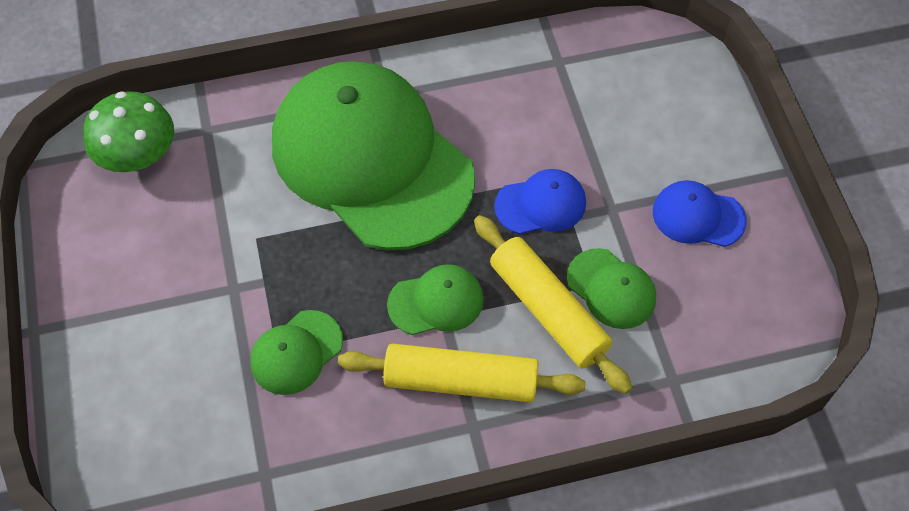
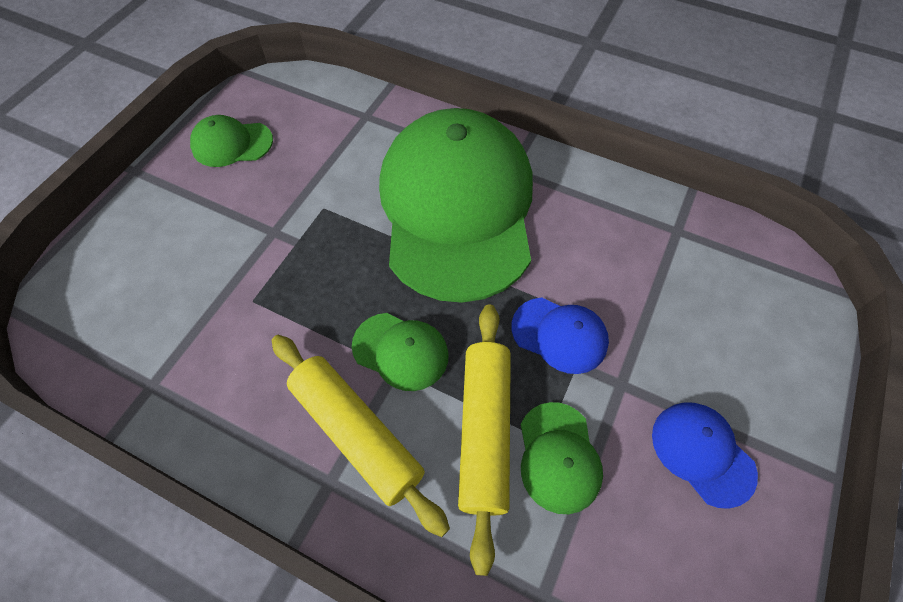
camera: 40 degrees right, 0 degrees up
(138, 155) = (308, 104): green mushroom -> none
(296, 352) = (265, 310): green cap -> green cap (232, 144)

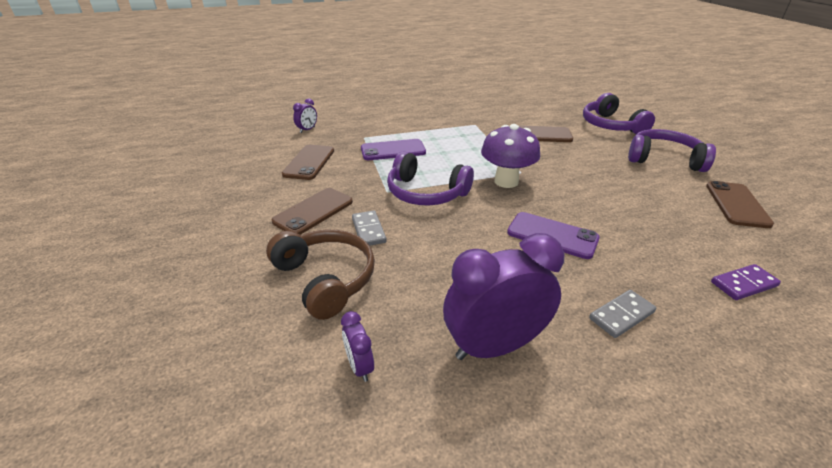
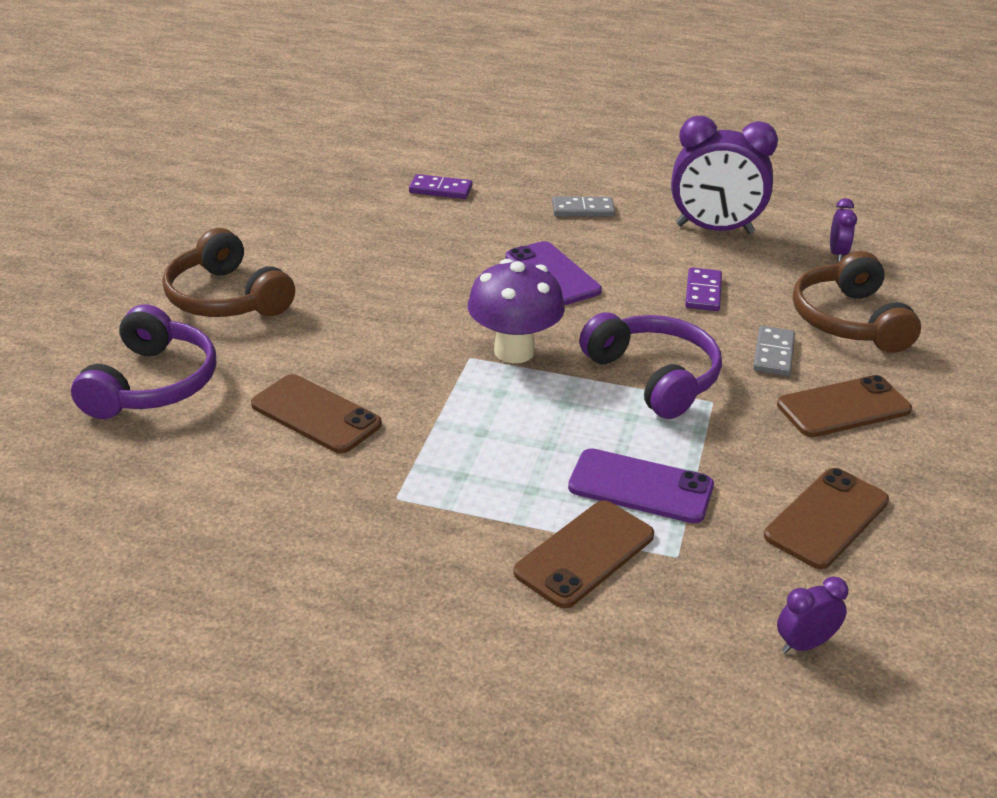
camera: 150 degrees left, 0 degrees up
(445, 262) = (703, 292): none -> purple domino
(664, 159) = (227, 298): purple headphones -> brown headphones
(736, 204) = (285, 228): brown phone -> brown phone (585, 554)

→ **Problem description**:
Exactly how many lines of the data include the word "none"? Reply with that number only.

→ **Answer space**:
2